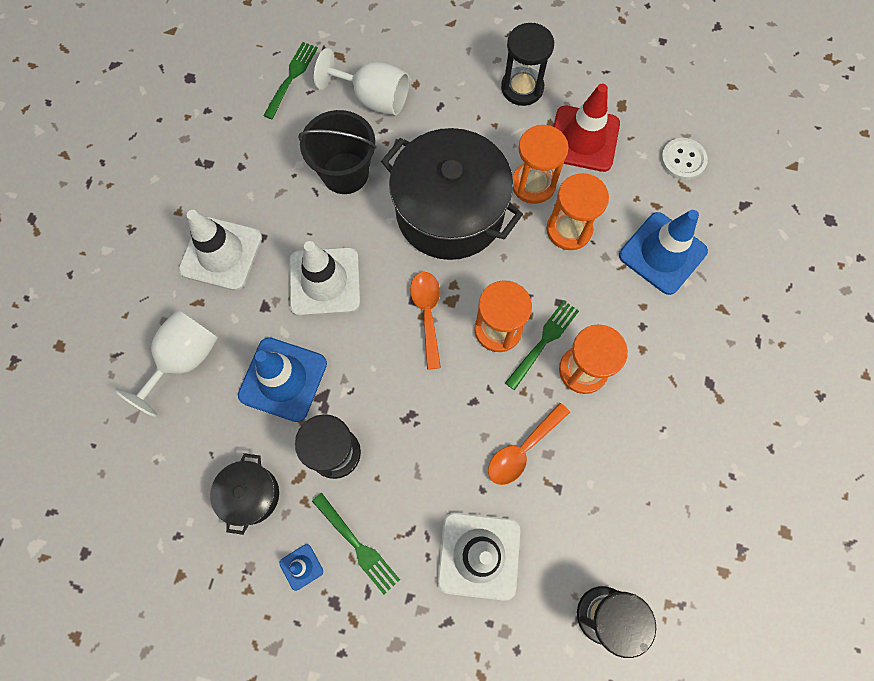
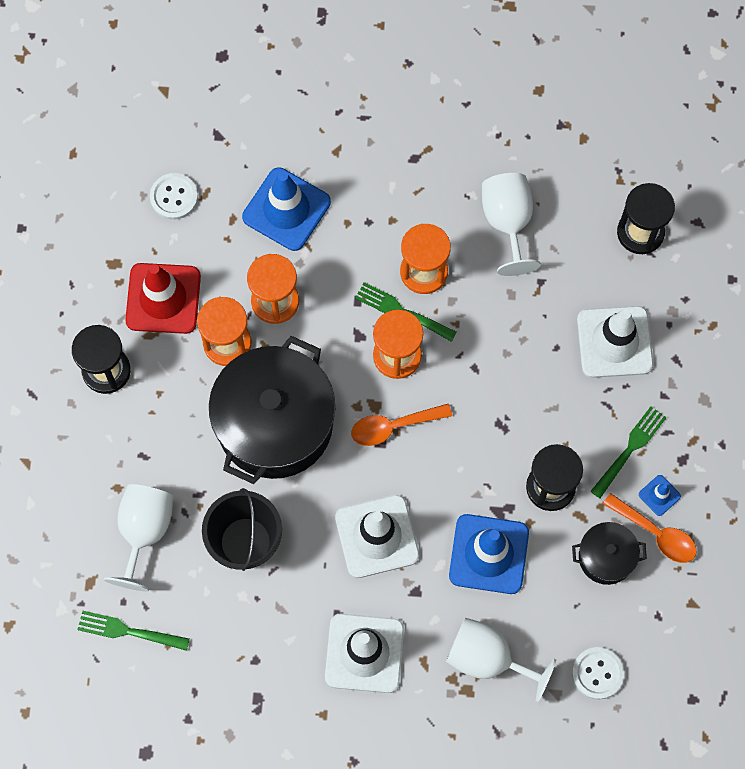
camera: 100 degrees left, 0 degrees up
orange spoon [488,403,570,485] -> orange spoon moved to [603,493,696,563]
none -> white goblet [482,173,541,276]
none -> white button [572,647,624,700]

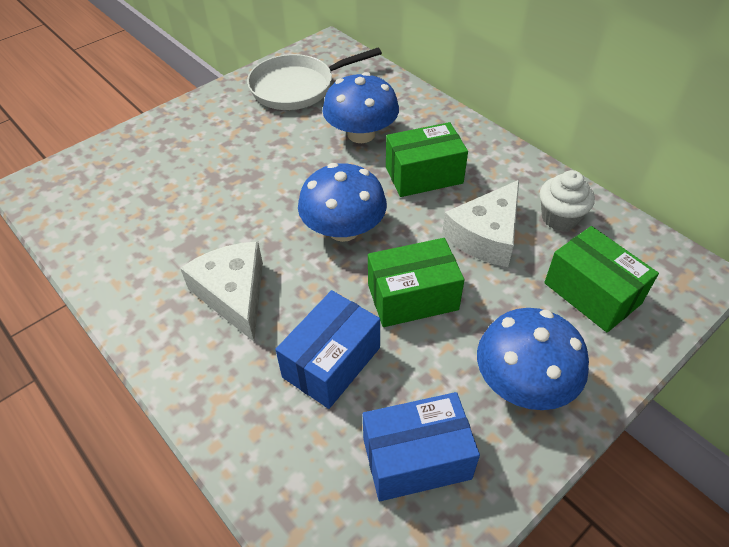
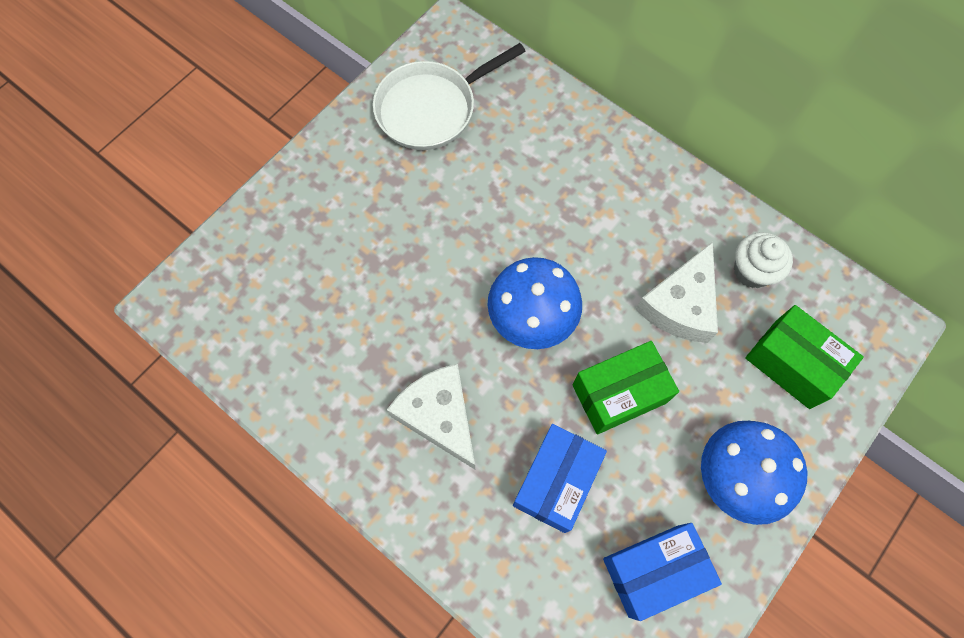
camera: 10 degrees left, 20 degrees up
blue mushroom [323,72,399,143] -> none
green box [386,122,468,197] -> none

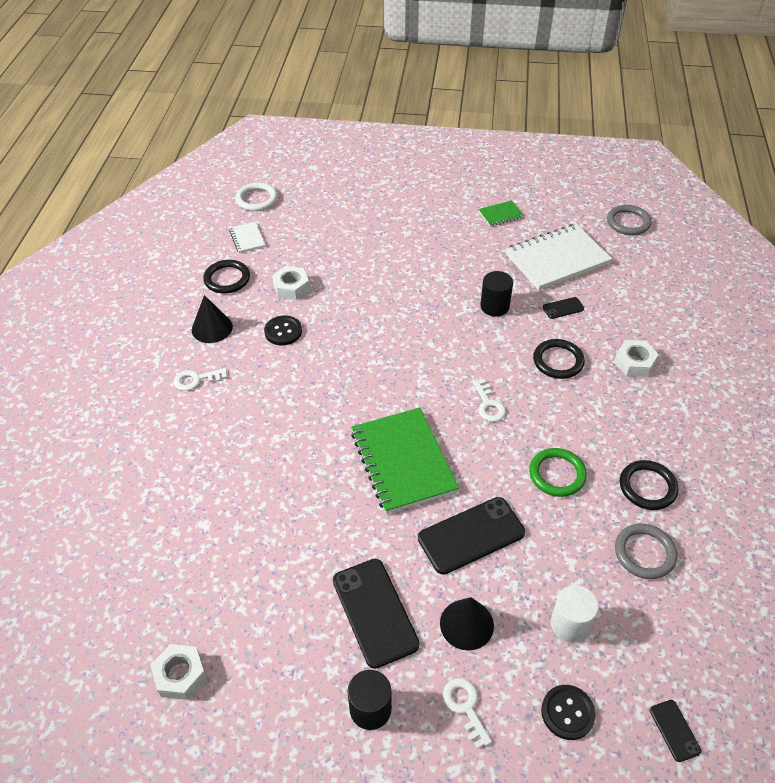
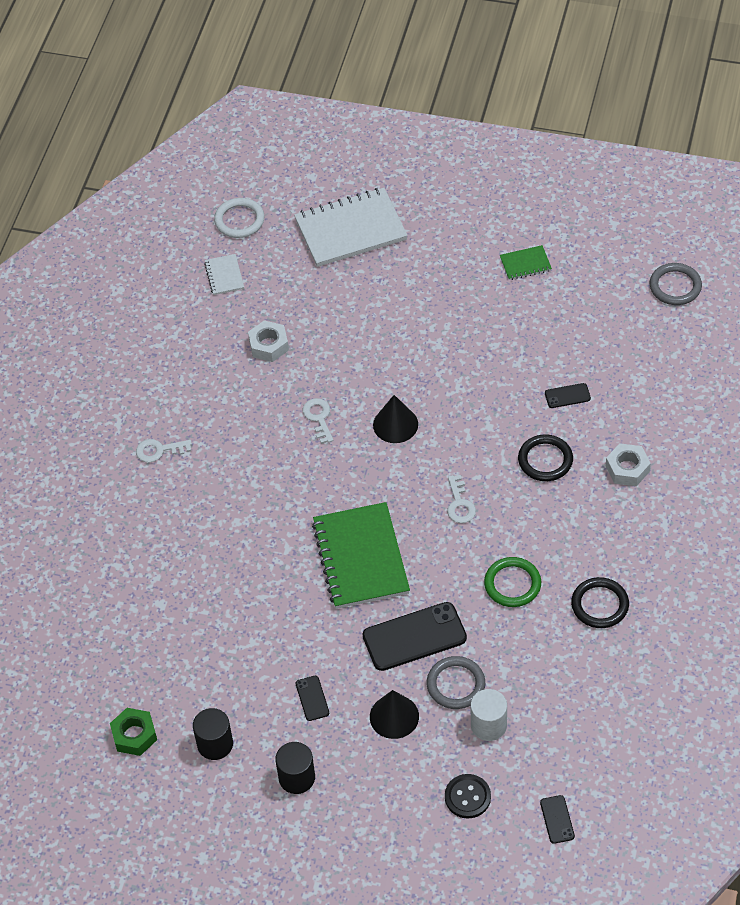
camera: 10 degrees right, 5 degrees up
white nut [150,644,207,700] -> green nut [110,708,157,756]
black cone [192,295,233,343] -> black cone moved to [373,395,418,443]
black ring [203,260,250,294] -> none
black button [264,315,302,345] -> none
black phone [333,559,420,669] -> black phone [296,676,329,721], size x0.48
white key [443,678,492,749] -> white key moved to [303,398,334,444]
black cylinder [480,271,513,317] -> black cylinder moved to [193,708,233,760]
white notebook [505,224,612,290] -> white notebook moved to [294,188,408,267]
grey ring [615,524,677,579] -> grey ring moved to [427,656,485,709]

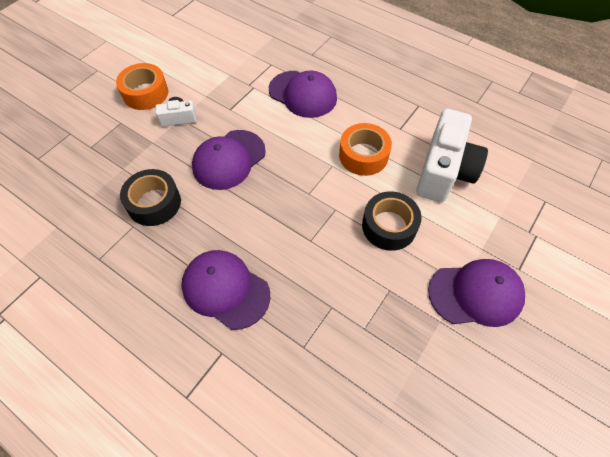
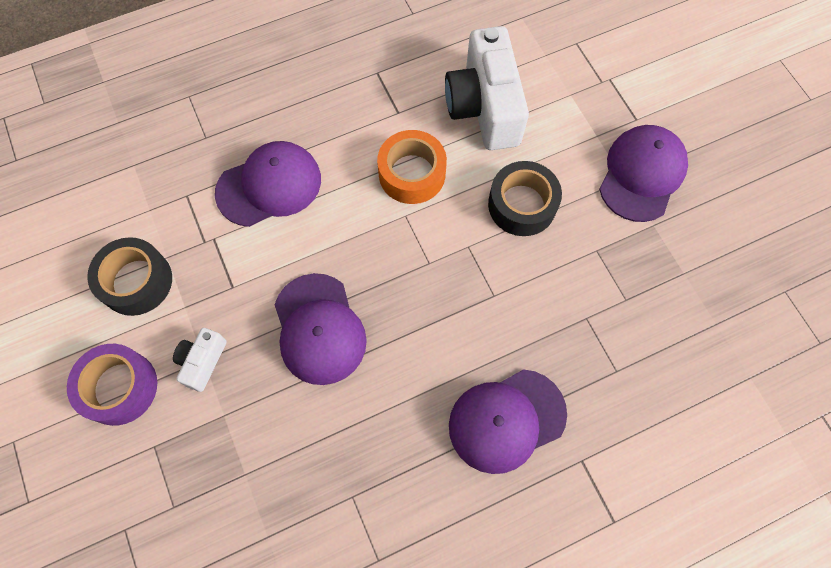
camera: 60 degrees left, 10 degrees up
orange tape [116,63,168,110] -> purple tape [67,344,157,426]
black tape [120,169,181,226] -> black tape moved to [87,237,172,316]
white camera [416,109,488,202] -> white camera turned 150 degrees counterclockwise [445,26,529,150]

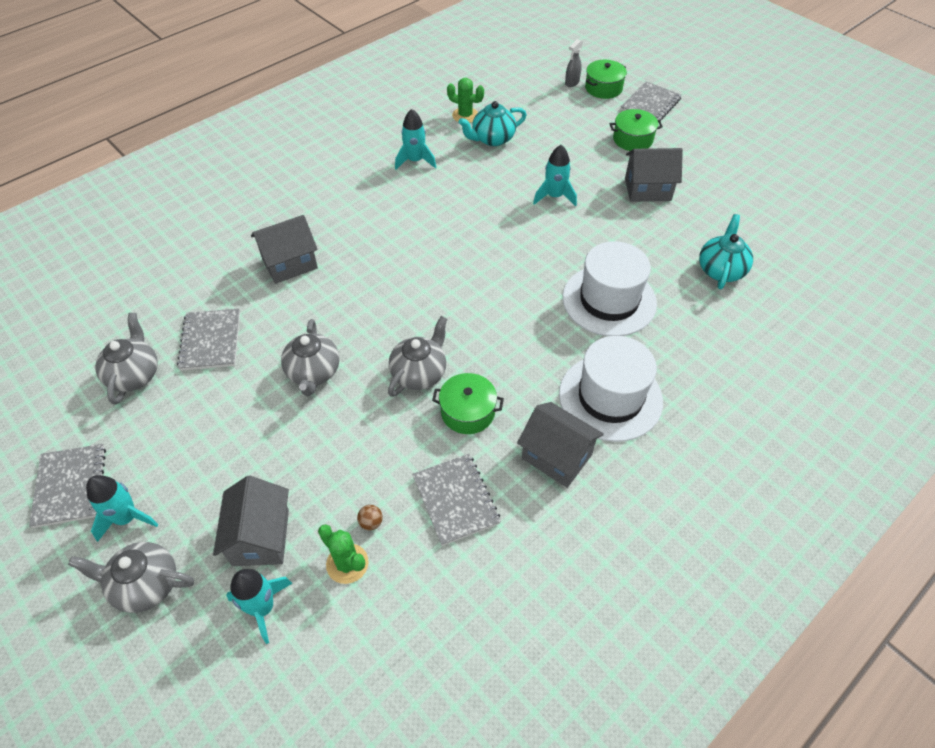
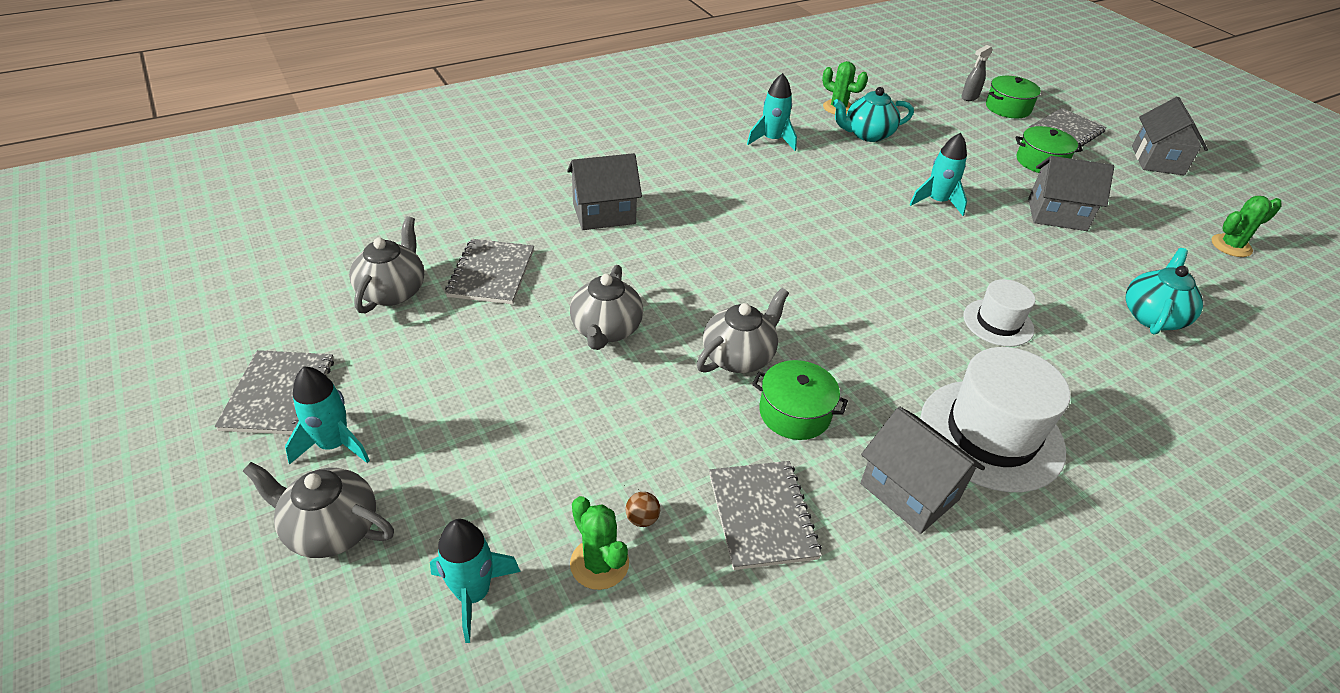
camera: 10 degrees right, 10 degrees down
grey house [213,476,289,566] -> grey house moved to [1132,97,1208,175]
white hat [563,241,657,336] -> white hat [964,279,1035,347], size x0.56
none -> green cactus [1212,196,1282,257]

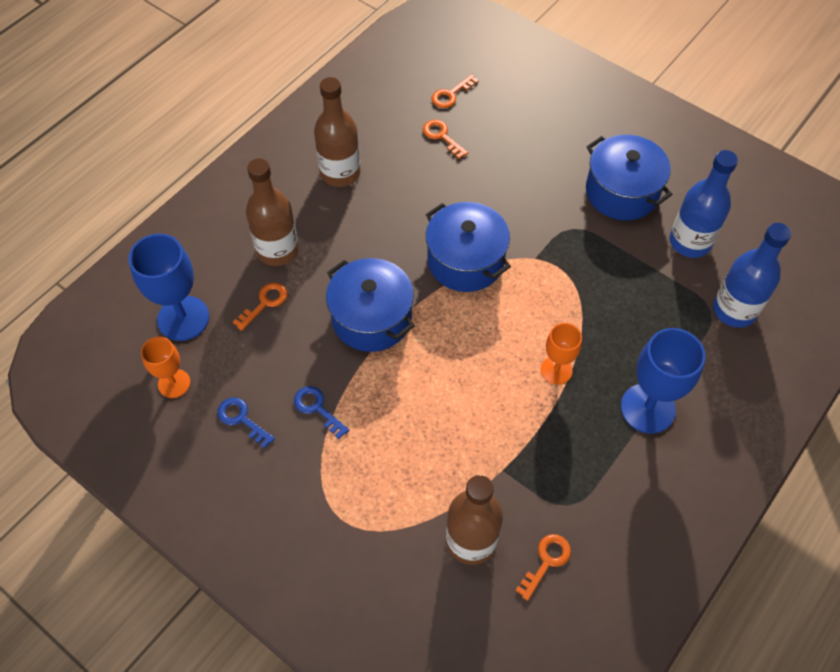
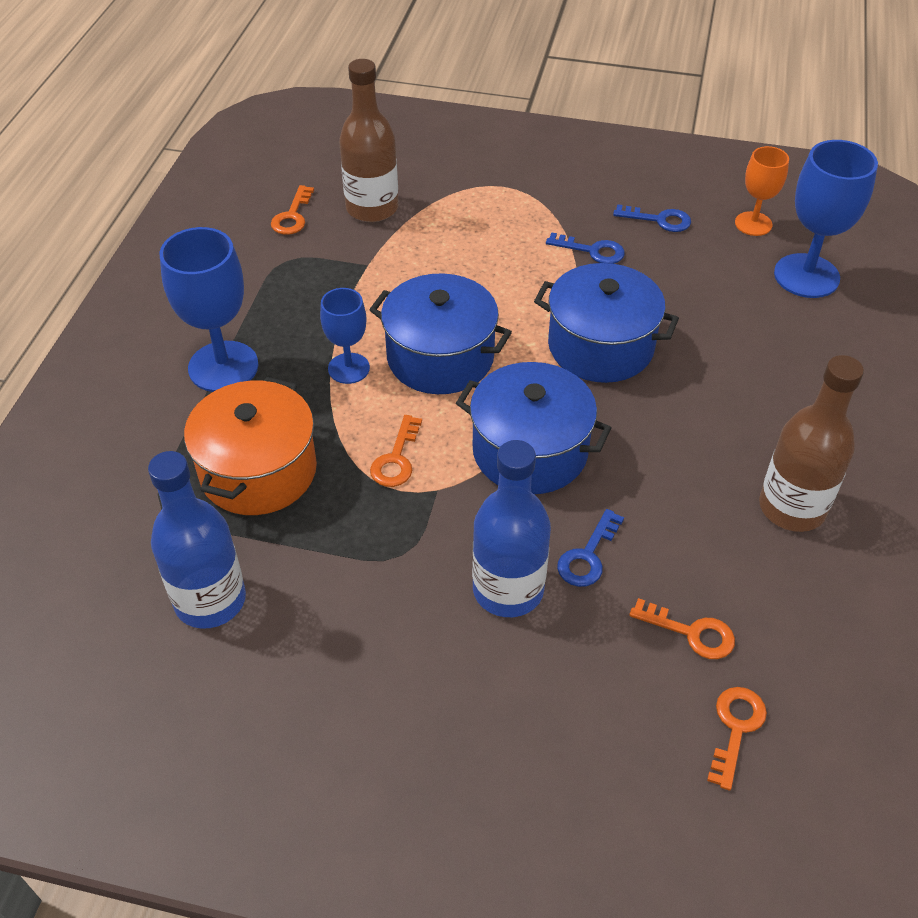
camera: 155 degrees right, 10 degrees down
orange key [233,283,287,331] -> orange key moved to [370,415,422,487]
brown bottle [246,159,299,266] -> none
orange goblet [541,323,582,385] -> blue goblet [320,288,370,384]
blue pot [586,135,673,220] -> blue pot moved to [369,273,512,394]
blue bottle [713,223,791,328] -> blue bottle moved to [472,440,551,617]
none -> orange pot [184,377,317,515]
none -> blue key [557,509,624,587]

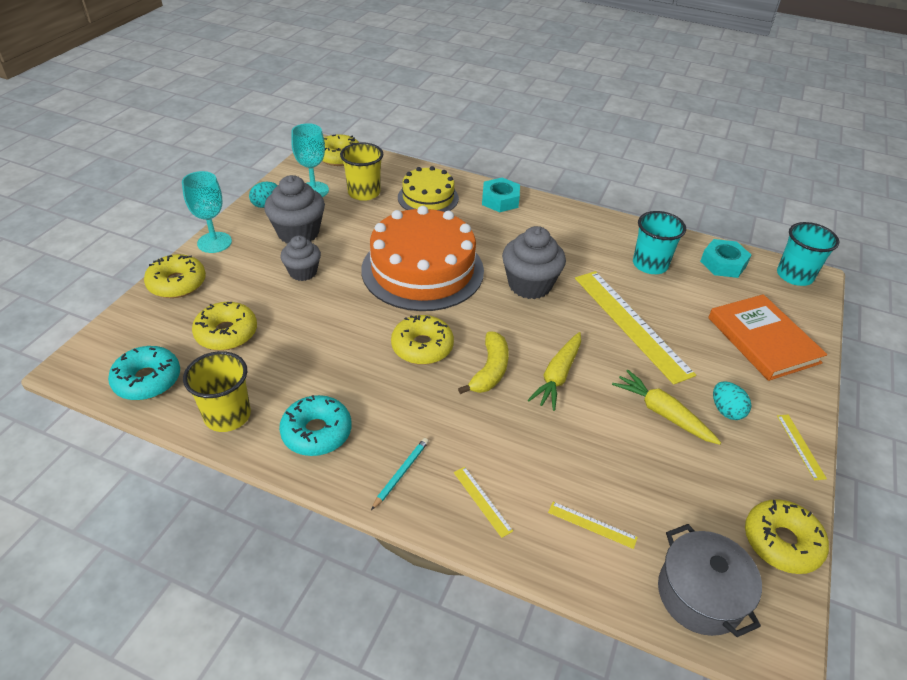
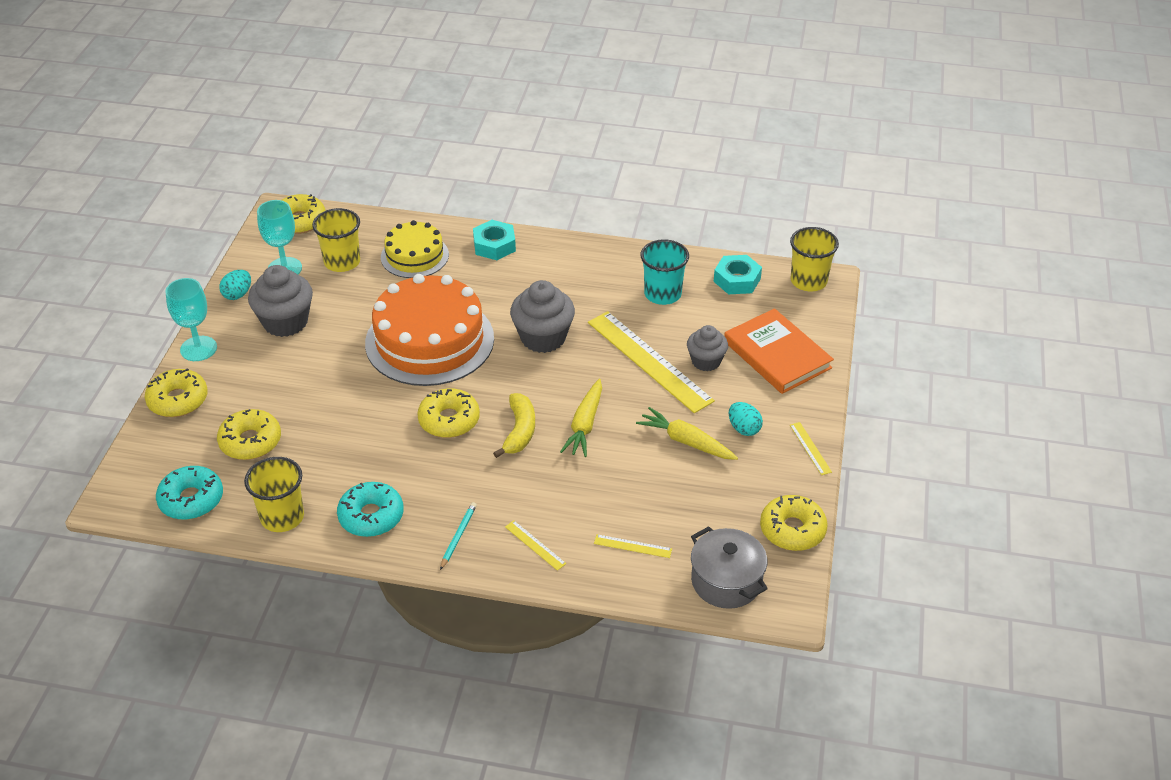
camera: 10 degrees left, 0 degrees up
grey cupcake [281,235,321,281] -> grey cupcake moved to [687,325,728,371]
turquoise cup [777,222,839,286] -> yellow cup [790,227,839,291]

Your goal
Up to and including the line with "camera: 10 degrees right, 5 degrees up", copy the data above from its first line. Skip pictures.

Response
camera: 100 degrees left, 0 degrees up
orange spoon [488,403,570,485] -> orange spoon moved to [603,493,696,563]
none -> white goblet [482,173,541,276]
none -> white button [572,647,624,700]

camera: 10 degrees left, 20 degrees up
blue mushroom [323,72,399,143] -> none
green box [386,122,468,197] -> none

camera: 10 degrees right, 5 degrees up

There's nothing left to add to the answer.